DATA EXTRACT:
"""

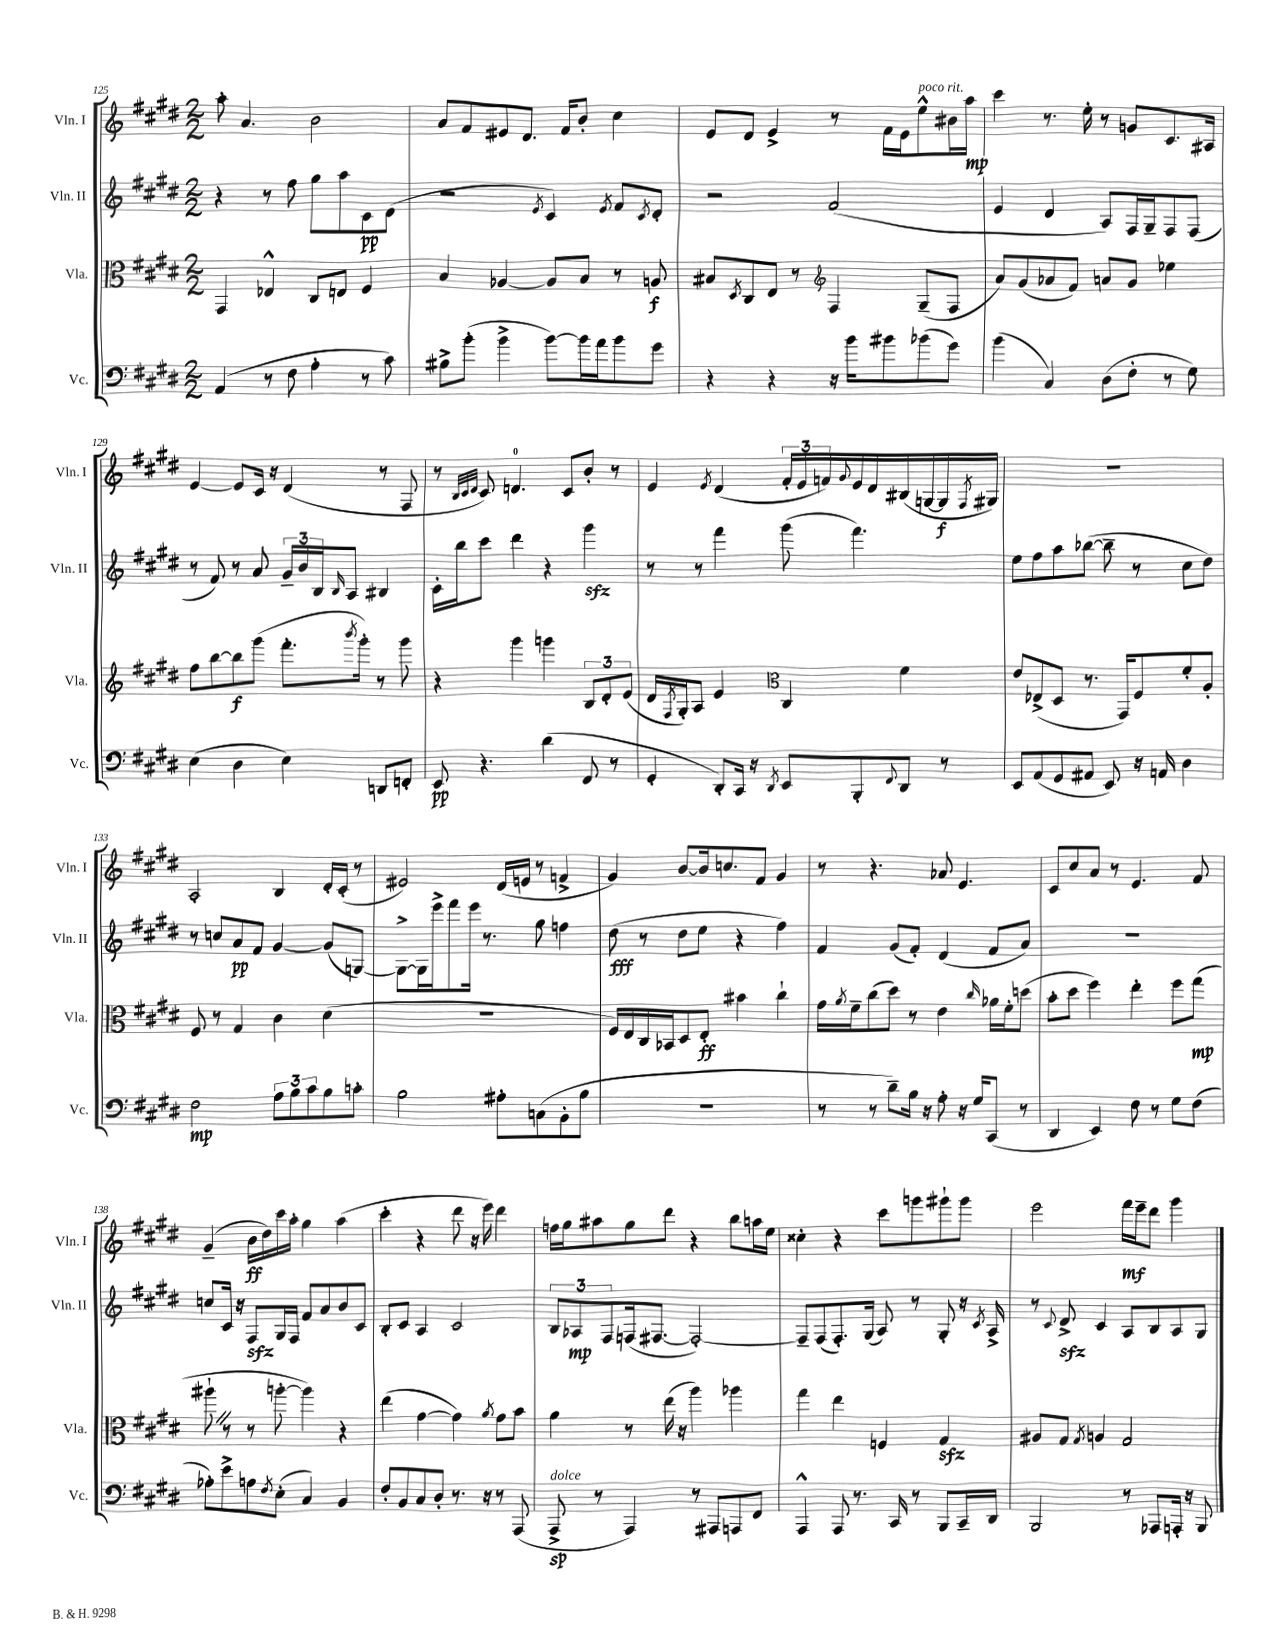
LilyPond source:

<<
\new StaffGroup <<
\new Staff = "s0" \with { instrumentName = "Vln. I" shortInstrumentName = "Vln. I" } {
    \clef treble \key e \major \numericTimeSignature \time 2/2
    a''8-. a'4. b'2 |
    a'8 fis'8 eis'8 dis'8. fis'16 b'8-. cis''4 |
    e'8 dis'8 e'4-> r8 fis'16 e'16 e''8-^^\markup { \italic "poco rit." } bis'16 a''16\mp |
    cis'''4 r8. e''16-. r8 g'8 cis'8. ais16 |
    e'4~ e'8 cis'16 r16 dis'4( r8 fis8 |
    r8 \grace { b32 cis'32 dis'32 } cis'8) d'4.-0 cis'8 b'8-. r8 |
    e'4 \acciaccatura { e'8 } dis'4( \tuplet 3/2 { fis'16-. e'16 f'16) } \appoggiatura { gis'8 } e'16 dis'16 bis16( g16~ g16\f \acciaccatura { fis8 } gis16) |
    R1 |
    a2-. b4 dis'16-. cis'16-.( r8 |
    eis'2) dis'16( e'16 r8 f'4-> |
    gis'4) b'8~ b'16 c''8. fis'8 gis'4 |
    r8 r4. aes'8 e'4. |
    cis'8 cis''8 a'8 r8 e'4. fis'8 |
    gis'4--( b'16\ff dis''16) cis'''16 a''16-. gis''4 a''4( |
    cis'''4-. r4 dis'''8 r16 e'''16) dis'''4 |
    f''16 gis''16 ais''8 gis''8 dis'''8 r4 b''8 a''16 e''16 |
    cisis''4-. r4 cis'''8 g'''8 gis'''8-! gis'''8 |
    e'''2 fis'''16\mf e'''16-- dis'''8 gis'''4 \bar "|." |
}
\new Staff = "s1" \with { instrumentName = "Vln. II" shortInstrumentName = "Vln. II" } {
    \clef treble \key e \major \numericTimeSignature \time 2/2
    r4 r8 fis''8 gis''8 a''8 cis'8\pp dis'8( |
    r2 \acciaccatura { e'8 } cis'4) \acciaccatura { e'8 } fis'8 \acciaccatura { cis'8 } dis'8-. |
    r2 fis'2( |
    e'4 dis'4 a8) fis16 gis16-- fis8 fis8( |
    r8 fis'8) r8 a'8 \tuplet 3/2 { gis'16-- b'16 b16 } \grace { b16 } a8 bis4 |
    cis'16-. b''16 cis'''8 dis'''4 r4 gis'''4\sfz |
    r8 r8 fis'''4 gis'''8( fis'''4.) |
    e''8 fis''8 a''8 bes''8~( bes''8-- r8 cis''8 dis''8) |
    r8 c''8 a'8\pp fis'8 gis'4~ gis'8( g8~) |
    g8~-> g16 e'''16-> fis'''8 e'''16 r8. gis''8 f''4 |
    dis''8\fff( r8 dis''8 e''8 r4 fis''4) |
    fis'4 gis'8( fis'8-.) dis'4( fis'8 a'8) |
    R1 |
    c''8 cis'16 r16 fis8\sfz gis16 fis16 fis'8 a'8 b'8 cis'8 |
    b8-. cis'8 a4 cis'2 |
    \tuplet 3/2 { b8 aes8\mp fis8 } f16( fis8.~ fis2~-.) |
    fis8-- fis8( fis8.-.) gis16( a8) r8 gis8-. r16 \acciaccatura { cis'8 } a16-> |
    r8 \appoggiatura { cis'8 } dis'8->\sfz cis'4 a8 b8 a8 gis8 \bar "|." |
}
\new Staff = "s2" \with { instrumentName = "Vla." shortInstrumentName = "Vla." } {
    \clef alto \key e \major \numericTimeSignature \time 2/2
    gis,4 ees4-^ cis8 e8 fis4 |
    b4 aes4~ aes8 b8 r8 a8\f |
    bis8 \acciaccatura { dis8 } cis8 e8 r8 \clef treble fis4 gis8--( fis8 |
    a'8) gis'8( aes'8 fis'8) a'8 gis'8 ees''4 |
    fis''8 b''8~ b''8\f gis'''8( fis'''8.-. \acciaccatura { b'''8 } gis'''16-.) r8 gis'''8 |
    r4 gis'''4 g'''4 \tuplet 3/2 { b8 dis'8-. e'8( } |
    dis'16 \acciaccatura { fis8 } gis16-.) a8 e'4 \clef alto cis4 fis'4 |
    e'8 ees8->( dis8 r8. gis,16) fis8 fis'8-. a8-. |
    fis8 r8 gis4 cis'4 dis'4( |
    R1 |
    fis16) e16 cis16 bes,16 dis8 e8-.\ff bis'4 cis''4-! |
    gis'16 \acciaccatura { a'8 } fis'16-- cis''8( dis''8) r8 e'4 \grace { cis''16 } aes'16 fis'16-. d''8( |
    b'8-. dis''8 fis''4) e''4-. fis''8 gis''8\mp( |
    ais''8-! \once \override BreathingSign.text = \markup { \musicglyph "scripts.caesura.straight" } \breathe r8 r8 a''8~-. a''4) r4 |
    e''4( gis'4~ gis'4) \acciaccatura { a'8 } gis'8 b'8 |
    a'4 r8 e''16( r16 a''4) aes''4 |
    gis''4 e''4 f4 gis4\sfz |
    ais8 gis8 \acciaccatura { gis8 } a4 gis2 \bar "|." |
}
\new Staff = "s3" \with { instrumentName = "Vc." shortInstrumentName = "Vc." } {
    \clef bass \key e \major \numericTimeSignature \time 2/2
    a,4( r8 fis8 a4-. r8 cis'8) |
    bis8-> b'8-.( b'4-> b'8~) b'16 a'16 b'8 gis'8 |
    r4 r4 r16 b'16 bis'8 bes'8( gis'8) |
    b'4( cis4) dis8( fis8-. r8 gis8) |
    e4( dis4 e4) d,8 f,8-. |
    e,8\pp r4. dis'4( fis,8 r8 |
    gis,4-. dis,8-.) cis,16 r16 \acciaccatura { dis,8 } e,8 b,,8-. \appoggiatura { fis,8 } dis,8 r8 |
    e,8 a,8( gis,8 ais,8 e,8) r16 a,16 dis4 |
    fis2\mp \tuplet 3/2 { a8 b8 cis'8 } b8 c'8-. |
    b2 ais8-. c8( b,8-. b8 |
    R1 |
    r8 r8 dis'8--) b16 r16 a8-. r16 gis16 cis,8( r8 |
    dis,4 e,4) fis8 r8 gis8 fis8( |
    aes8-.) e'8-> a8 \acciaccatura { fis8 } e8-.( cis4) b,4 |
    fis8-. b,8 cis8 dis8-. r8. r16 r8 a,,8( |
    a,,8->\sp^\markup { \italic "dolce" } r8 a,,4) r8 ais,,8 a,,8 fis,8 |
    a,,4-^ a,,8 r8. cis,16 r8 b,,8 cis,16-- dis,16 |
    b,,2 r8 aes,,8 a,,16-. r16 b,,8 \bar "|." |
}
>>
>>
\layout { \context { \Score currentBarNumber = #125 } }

"""

DO THIS:
Return every line in the entries above that contains the string "alto". Case counts.

EXERCISE OUTPUT:
    \clef alto \key e \major \numericTimeSignature \time 2/2
    dis'16 \acciaccatura { fis8 } gis16-.) a8 e'4 \clef alto cis4 fis'4 |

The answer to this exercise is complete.